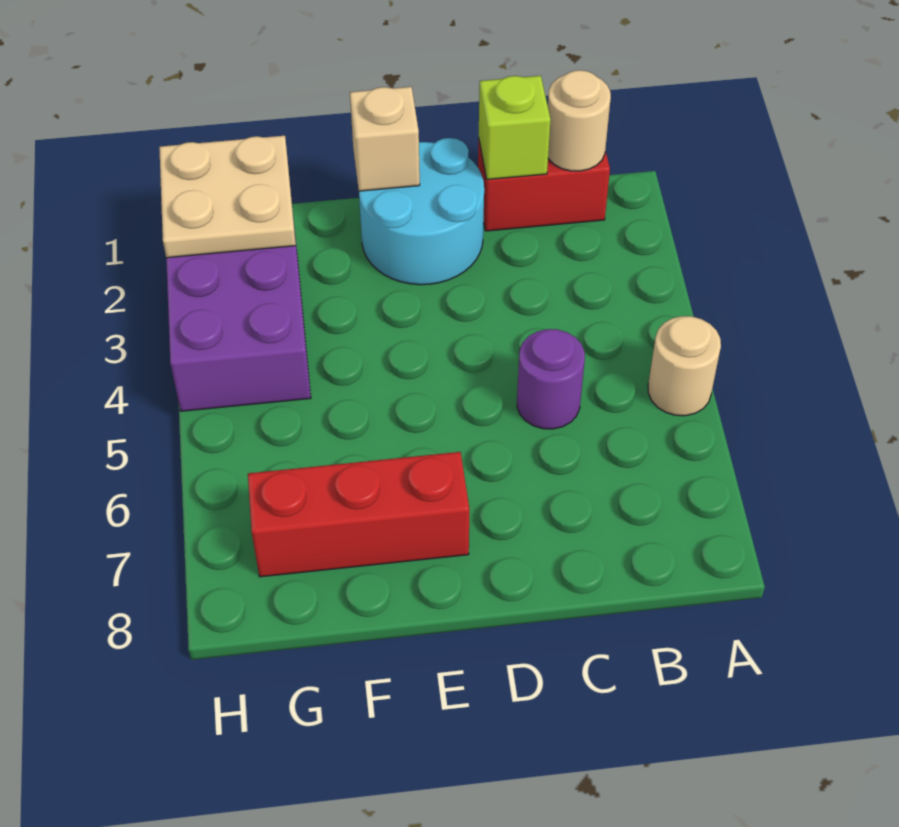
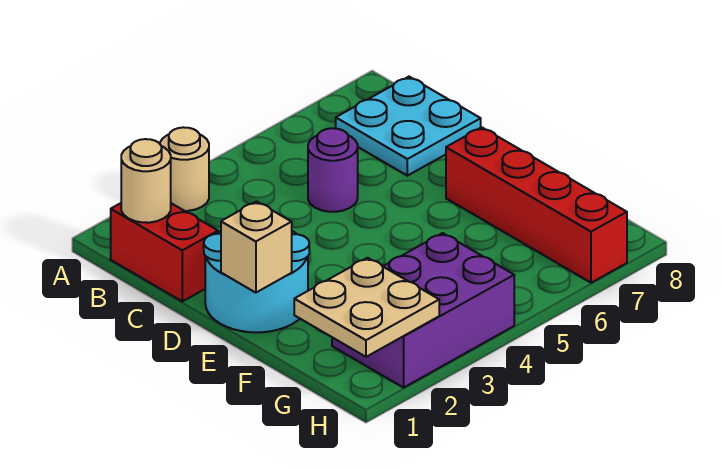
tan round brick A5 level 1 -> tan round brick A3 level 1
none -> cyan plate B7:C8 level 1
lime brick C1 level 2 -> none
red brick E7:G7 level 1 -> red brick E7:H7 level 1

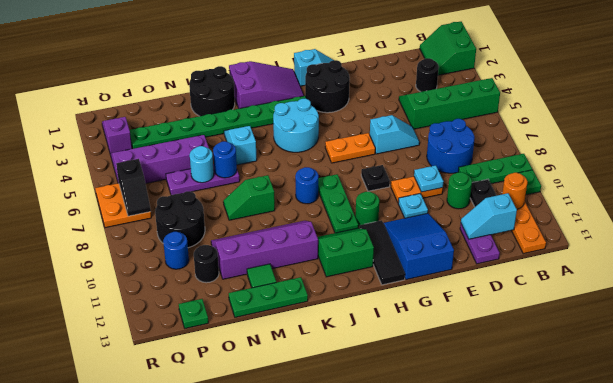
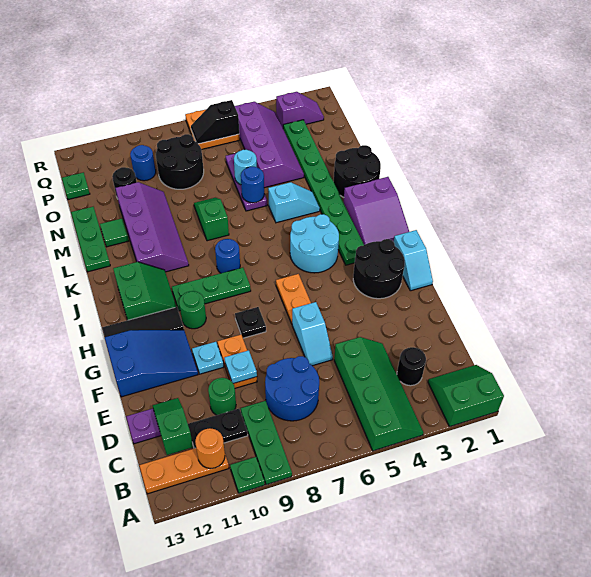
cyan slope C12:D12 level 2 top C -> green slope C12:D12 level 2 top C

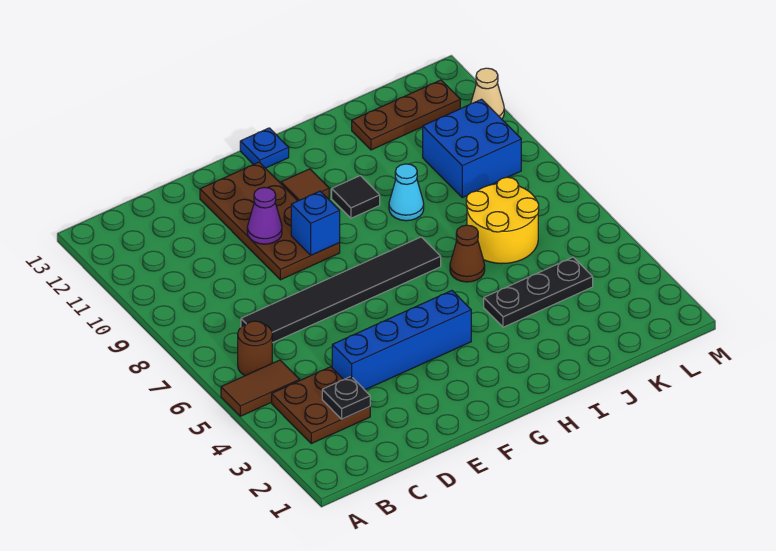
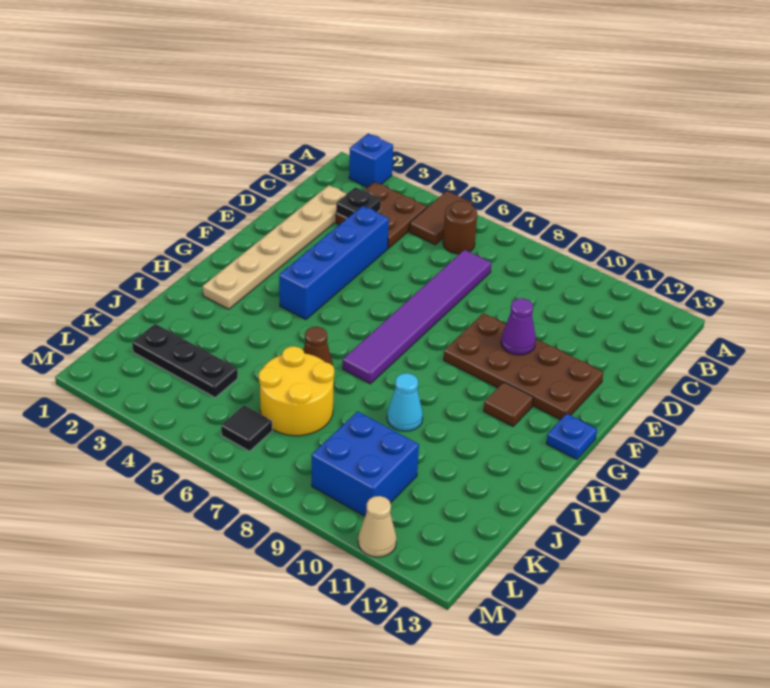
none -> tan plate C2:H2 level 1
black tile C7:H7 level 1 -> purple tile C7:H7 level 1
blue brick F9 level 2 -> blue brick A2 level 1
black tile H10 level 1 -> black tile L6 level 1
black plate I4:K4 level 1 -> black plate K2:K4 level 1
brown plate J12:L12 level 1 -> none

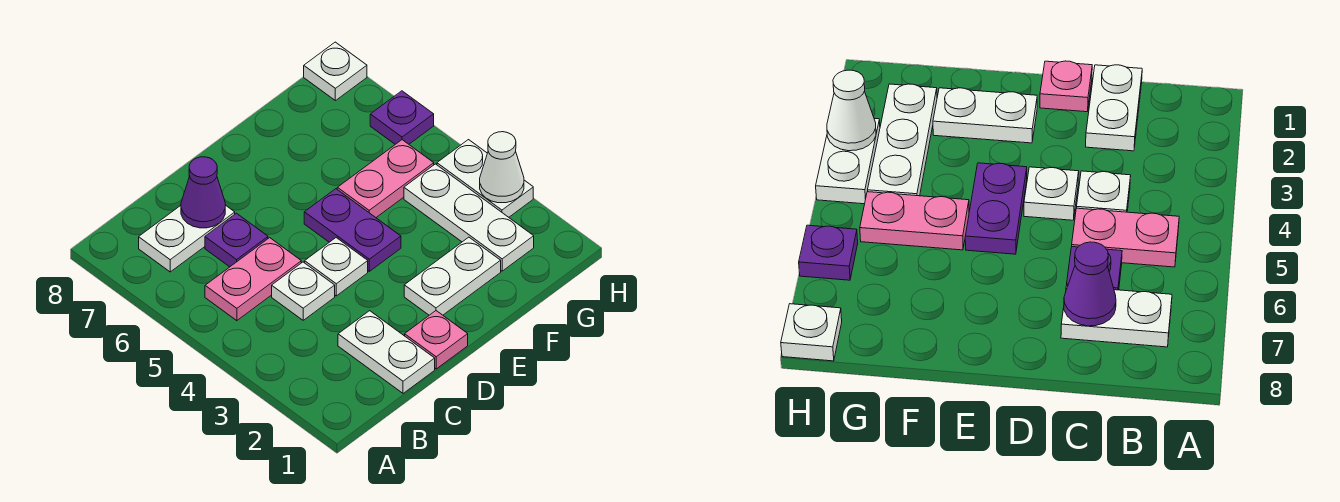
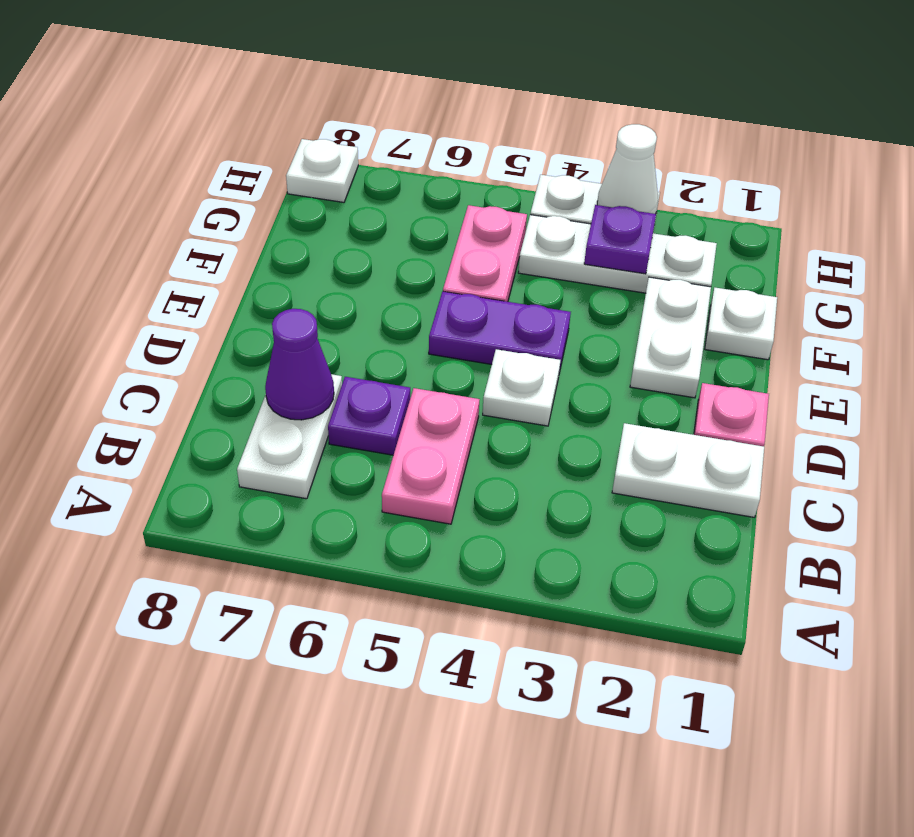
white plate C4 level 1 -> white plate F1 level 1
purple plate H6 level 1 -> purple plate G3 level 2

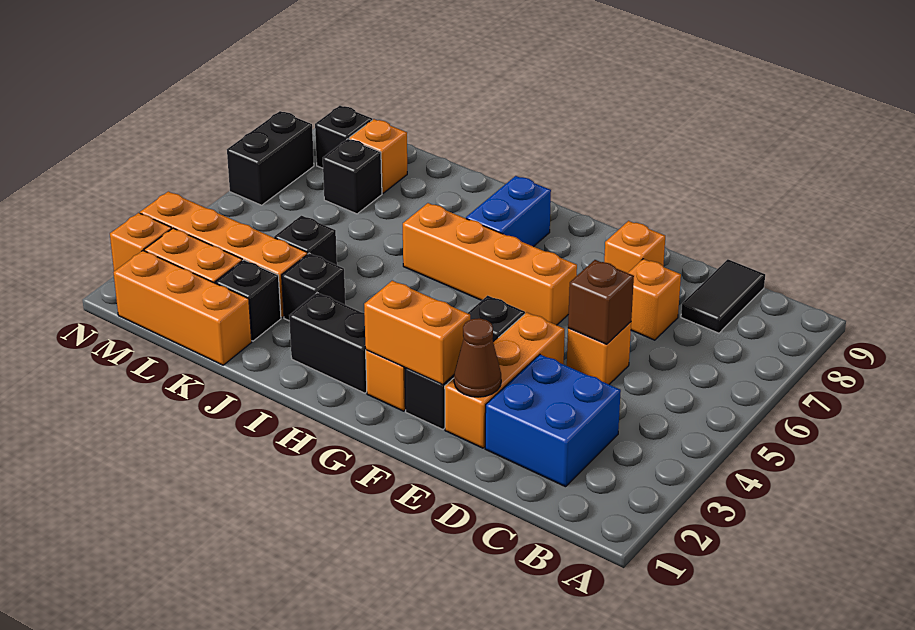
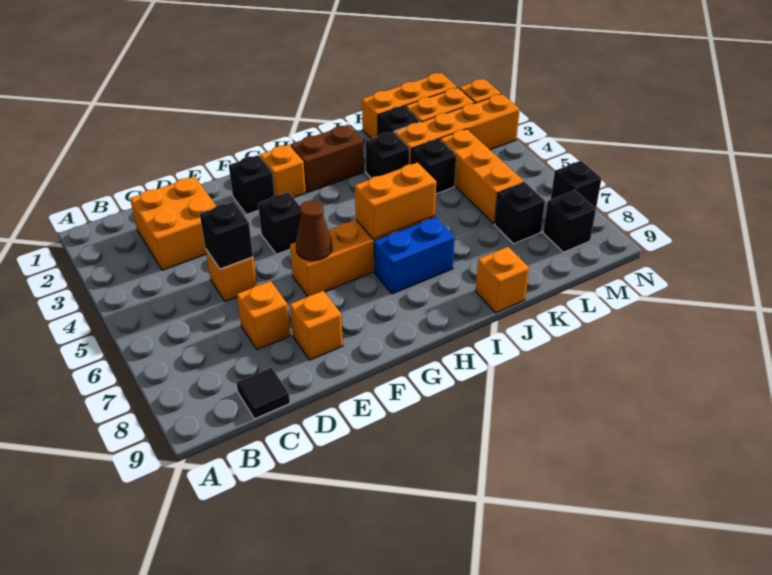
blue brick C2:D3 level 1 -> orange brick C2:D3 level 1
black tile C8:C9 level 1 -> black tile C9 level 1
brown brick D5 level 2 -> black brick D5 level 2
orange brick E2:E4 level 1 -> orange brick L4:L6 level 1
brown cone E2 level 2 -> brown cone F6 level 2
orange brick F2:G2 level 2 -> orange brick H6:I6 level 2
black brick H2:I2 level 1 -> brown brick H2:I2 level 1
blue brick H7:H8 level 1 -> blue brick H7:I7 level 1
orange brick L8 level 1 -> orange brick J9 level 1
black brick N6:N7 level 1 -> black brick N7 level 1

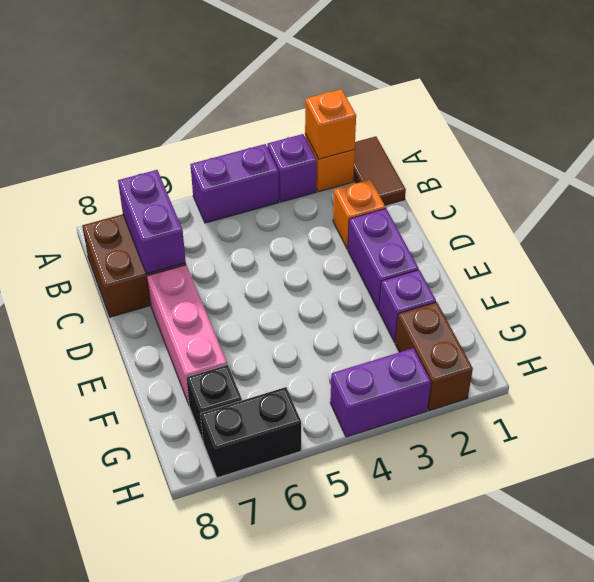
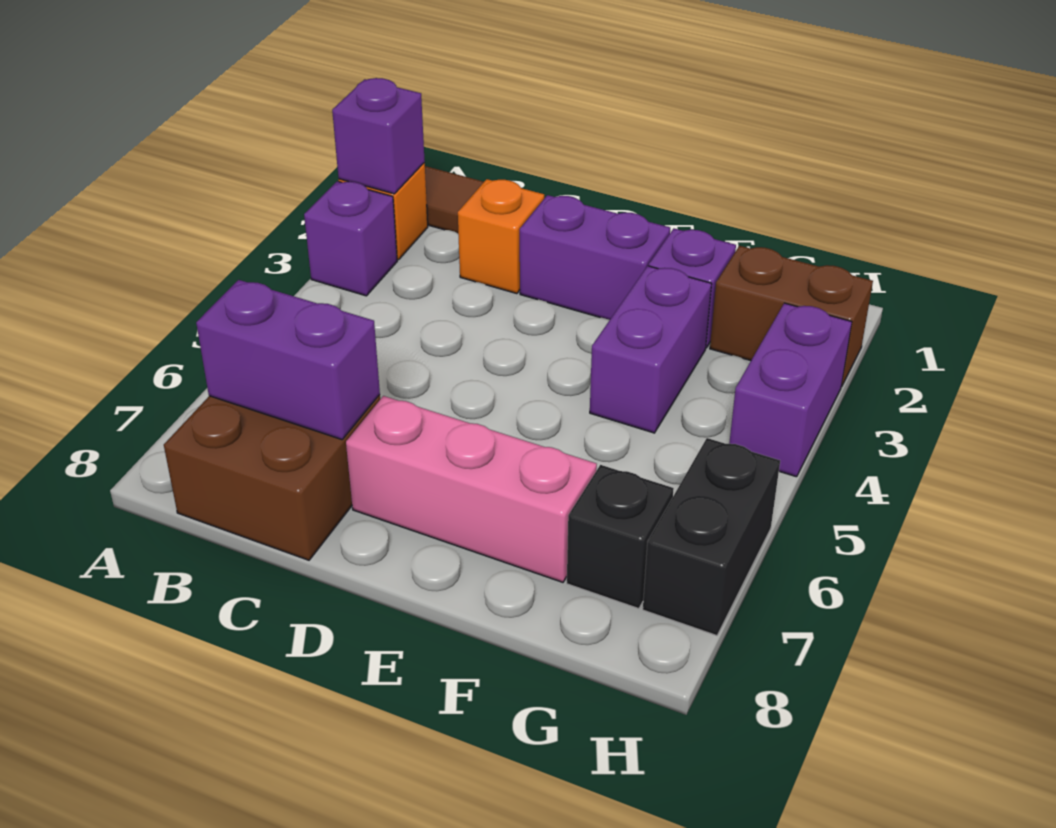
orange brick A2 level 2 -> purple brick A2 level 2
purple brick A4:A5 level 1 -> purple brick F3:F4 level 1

TASK STATEMENT >> Write out verbatim the lines from the one containing "red brick E7:G7" through the last line of the listing above, and no other lines; omit pictures.

OUTPUT FOR THIS EXERCISE >>
red brick E7:G7 level 1 -> red brick E7:H7 level 1

cyan slope C12:D12 level 2 top C -> green slope C12:D12 level 2 top C

none -> tan plate C2:H2 level 1
black tile C7:H7 level 1 -> purple tile C7:H7 level 1
blue brick F9 level 2 -> blue brick A2 level 1
black tile H10 level 1 -> black tile L6 level 1
black plate I4:K4 level 1 -> black plate K2:K4 level 1
brown plate J12:L12 level 1 -> none

white plate C4 level 1 -> white plate F1 level 1
purple plate H6 level 1 -> purple plate G3 level 2

blue brick C2:D3 level 1 -> orange brick C2:D3 level 1
black tile C8:C9 level 1 -> black tile C9 level 1
brown brick D5 level 2 -> black brick D5 level 2
orange brick E2:E4 level 1 -> orange brick L4:L6 level 1
brown cone E2 level 2 -> brown cone F6 level 2
orange brick F2:G2 level 2 -> orange brick H6:I6 level 2
black brick H2:I2 level 1 -> brown brick H2:I2 level 1
blue brick H7:H8 level 1 -> blue brick H7:I7 level 1
orange brick L8 level 1 -> orange brick J9 level 1
black brick N6:N7 level 1 -> black brick N7 level 1

orange brick A2 level 2 -> purple brick A2 level 2
purple brick A4:A5 level 1 -> purple brick F3:F4 level 1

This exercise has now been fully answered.